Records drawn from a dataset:
┄┄┄┄┄┄┄┄┄┄┄┄┄┄┄┄┄┄┄┄

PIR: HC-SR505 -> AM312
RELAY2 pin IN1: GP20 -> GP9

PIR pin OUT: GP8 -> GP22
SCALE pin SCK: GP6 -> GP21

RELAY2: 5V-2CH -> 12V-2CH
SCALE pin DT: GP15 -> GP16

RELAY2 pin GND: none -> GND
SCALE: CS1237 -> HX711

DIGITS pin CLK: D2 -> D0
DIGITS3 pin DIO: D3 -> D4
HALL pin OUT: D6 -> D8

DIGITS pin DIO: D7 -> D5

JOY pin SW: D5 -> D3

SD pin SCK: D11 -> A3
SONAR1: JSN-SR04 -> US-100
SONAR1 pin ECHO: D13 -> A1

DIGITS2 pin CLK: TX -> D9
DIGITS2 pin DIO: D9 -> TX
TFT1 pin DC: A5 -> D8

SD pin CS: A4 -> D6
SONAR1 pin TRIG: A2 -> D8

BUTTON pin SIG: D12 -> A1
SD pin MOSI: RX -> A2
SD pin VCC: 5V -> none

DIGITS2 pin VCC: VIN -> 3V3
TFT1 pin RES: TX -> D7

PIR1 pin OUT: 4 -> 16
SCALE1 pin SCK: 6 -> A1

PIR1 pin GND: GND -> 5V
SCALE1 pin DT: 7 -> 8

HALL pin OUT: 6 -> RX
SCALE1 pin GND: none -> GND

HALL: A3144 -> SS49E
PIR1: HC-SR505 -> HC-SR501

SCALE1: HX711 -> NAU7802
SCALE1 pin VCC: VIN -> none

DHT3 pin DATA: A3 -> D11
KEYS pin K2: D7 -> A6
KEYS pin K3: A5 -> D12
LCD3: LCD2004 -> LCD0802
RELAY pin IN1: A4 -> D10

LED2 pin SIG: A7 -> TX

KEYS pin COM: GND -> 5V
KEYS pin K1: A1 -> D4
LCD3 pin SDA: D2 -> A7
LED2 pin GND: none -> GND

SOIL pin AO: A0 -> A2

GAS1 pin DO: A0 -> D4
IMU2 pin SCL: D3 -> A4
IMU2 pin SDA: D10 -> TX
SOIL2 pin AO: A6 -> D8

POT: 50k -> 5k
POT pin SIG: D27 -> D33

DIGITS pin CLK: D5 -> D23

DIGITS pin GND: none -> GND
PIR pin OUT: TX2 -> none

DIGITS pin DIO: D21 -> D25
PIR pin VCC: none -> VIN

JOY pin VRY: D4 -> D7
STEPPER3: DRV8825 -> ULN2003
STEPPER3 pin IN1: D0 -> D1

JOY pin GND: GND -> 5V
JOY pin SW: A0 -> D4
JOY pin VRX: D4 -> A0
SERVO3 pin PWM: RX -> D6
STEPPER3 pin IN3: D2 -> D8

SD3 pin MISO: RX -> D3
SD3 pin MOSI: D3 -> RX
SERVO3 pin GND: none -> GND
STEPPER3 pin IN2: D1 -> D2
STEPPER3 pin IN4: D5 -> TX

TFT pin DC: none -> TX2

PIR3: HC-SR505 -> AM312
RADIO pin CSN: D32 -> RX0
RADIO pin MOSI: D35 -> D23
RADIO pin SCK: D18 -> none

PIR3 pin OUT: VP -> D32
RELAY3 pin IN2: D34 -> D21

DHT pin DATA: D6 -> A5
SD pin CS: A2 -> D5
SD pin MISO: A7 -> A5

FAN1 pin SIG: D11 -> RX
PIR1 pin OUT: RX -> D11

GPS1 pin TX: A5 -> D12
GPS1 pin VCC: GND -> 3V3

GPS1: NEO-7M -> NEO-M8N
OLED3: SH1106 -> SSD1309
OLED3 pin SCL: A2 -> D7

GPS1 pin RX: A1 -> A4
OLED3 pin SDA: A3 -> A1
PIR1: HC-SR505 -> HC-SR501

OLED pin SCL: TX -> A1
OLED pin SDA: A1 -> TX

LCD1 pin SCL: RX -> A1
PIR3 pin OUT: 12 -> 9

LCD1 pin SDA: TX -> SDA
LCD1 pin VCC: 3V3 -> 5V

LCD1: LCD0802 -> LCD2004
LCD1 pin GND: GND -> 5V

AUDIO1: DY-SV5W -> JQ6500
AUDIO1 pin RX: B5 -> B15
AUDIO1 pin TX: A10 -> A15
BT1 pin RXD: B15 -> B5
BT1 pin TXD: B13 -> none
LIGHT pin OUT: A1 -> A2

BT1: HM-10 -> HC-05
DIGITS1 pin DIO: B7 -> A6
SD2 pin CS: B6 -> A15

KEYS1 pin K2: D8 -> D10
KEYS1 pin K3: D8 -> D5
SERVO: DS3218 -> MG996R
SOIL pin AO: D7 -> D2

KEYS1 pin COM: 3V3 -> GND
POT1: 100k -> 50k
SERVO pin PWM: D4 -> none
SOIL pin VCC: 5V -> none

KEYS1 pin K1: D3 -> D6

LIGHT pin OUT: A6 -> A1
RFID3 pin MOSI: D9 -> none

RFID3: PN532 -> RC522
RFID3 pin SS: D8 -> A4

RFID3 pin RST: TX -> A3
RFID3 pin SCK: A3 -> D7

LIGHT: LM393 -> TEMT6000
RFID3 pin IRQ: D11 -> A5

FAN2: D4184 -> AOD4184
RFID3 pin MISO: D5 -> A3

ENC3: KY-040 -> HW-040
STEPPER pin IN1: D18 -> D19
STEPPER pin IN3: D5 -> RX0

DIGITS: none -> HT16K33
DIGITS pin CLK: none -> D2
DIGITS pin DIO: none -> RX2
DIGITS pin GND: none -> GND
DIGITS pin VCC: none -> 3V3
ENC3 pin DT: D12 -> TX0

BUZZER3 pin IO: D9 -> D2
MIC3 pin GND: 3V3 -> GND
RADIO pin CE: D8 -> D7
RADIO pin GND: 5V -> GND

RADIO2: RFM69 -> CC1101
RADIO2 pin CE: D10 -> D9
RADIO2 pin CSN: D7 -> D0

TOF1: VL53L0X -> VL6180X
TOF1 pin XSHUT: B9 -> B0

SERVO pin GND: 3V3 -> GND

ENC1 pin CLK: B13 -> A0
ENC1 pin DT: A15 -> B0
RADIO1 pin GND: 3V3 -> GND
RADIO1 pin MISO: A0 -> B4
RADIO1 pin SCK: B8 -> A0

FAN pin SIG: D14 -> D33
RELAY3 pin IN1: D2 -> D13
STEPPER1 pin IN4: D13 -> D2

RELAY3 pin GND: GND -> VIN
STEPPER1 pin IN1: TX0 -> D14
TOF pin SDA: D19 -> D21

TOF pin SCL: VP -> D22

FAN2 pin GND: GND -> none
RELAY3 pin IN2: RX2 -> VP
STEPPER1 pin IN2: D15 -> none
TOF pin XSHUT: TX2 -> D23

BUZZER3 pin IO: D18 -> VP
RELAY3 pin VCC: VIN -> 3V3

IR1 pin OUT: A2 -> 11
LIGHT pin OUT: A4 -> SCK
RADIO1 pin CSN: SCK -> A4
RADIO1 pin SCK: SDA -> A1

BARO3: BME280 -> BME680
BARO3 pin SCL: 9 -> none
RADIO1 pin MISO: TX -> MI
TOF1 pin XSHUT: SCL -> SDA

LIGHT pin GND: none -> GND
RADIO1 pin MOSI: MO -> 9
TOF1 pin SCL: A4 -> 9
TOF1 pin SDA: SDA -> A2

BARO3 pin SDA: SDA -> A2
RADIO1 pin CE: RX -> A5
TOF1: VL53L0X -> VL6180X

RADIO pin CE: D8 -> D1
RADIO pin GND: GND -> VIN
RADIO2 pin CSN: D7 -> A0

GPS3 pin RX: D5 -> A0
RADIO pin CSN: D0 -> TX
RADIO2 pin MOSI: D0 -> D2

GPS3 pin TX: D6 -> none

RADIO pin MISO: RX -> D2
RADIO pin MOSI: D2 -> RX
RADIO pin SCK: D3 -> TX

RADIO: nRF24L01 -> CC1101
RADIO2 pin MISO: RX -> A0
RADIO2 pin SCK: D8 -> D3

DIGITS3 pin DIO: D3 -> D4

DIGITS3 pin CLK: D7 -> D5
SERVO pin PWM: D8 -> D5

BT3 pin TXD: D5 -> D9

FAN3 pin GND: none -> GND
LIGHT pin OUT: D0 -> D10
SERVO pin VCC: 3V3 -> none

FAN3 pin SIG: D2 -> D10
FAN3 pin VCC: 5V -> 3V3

┄┄┄┄┄┄┄┄┄┄┄┄┄┄┄┄┄┄┄┄

**ACTIVITY:**
Copy out the range of lines above starting at the line with "SCALE: CS1237 -> HX711" and ending at the line with "OLED3 pin SCL: A2 -> D7", exactly and including both.

**REPLY TO THE EXERCISE:**
SCALE: CS1237 -> HX711

DIGITS pin CLK: D2 -> D0
DIGITS3 pin DIO: D3 -> D4
HALL pin OUT: D6 -> D8

DIGITS pin DIO: D7 -> D5

JOY pin SW: D5 -> D3

SD pin SCK: D11 -> A3
SONAR1: JSN-SR04 -> US-100
SONAR1 pin ECHO: D13 -> A1

DIGITS2 pin CLK: TX -> D9
DIGITS2 pin DIO: D9 -> TX
TFT1 pin DC: A5 -> D8

SD pin CS: A4 -> D6
SONAR1 pin TRIG: A2 -> D8

BUTTON pin SIG: D12 -> A1
SD pin MOSI: RX -> A2
SD pin VCC: 5V -> none

DIGITS2 pin VCC: VIN -> 3V3
TFT1 pin RES: TX -> D7

PIR1 pin OUT: 4 -> 16
SCALE1 pin SCK: 6 -> A1

PIR1 pin GND: GND -> 5V
SCALE1 pin DT: 7 -> 8

HALL pin OUT: 6 -> RX
SCALE1 pin GND: none -> GND

HALL: A3144 -> SS49E
PIR1: HC-SR505 -> HC-SR501

SCALE1: HX711 -> NAU7802
SCALE1 pin VCC: VIN -> none

DHT3 pin DATA: A3 -> D11
KEYS pin K2: D7 -> A6
KEYS pin K3: A5 -> D12
LCD3: LCD2004 -> LCD0802
RELAY pin IN1: A4 -> D10

LED2 pin SIG: A7 -> TX

KEYS pin COM: GND -> 5V
KEYS pin K1: A1 -> D4
LCD3 pin SDA: D2 -> A7
LED2 pin GND: none -> GND

SOIL pin AO: A0 -> A2

GAS1 pin DO: A0 -> D4
IMU2 pin SCL: D3 -> A4
IMU2 pin SDA: D10 -> TX
SOIL2 pin AO: A6 -> D8

POT: 50k -> 5k
POT pin SIG: D27 -> D33

DIGITS pin CLK: D5 -> D23

DIGITS pin GND: none -> GND
PIR pin OUT: TX2 -> none

DIGITS pin DIO: D21 -> D25
PIR pin VCC: none -> VIN

JOY pin VRY: D4 -> D7
STEPPER3: DRV8825 -> ULN2003
STEPPER3 pin IN1: D0 -> D1

JOY pin GND: GND -> 5V
JOY pin SW: A0 -> D4
JOY pin VRX: D4 -> A0
SERVO3 pin PWM: RX -> D6
STEPPER3 pin IN3: D2 -> D8

SD3 pin MISO: RX -> D3
SD3 pin MOSI: D3 -> RX
SERVO3 pin GND: none -> GND
STEPPER3 pin IN2: D1 -> D2
STEPPER3 pin IN4: D5 -> TX

TFT pin DC: none -> TX2

PIR3: HC-SR505 -> AM312
RADIO pin CSN: D32 -> RX0
RADIO pin MOSI: D35 -> D23
RADIO pin SCK: D18 -> none

PIR3 pin OUT: VP -> D32
RELAY3 pin IN2: D34 -> D21

DHT pin DATA: D6 -> A5
SD pin CS: A2 -> D5
SD pin MISO: A7 -> A5

FAN1 pin SIG: D11 -> RX
PIR1 pin OUT: RX -> D11

GPS1 pin TX: A5 -> D12
GPS1 pin VCC: GND -> 3V3

GPS1: NEO-7M -> NEO-M8N
OLED3: SH1106 -> SSD1309
OLED3 pin SCL: A2 -> D7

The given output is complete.